-- Exercise directions --
Only the pictures are to be left out; write out the rest of the data exactly.

-- Given information --
++++++++++++++++++++

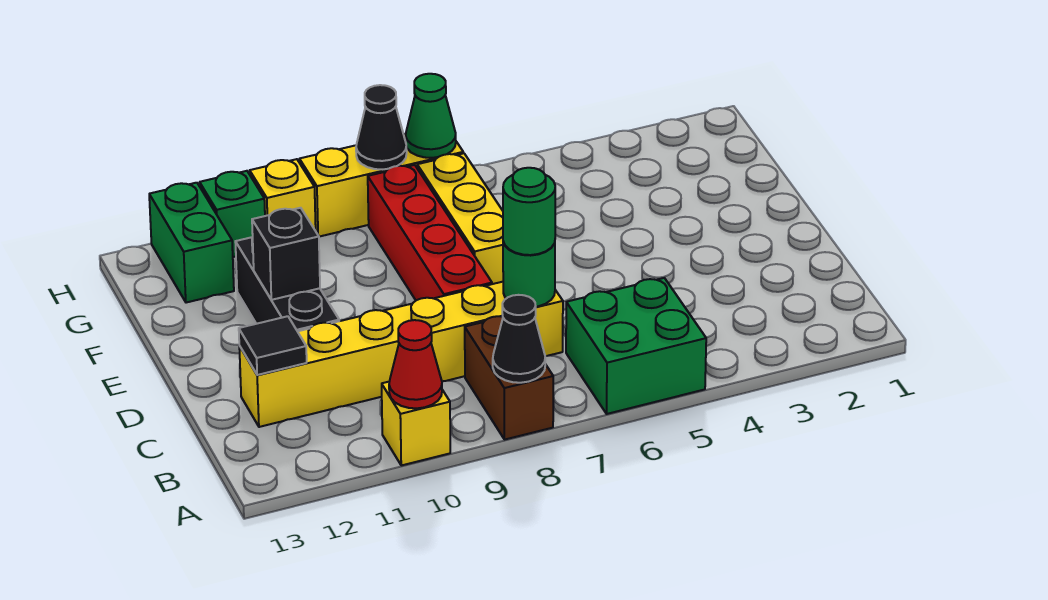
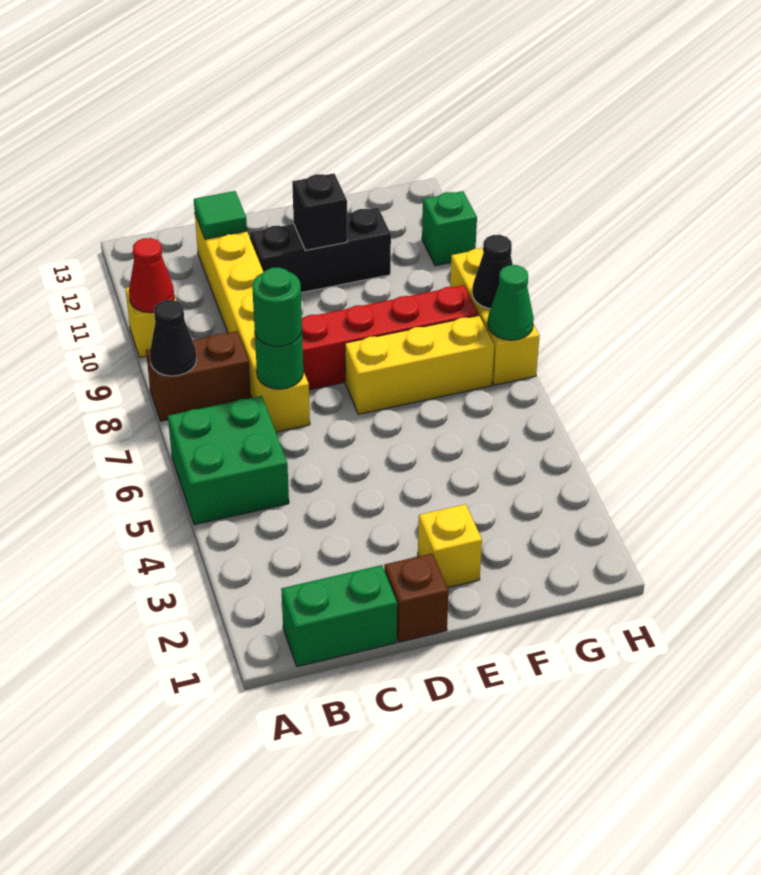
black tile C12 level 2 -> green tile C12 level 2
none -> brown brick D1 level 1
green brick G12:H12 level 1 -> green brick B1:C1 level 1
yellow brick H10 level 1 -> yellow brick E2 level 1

++++++++++++++++++++

-- Response to this exercise --
black tile C12 level 2 -> green tile C12 level 2
none -> brown brick D1 level 1
green brick G12:H12 level 1 -> green brick B1:C1 level 1
yellow brick H10 level 1 -> yellow brick E2 level 1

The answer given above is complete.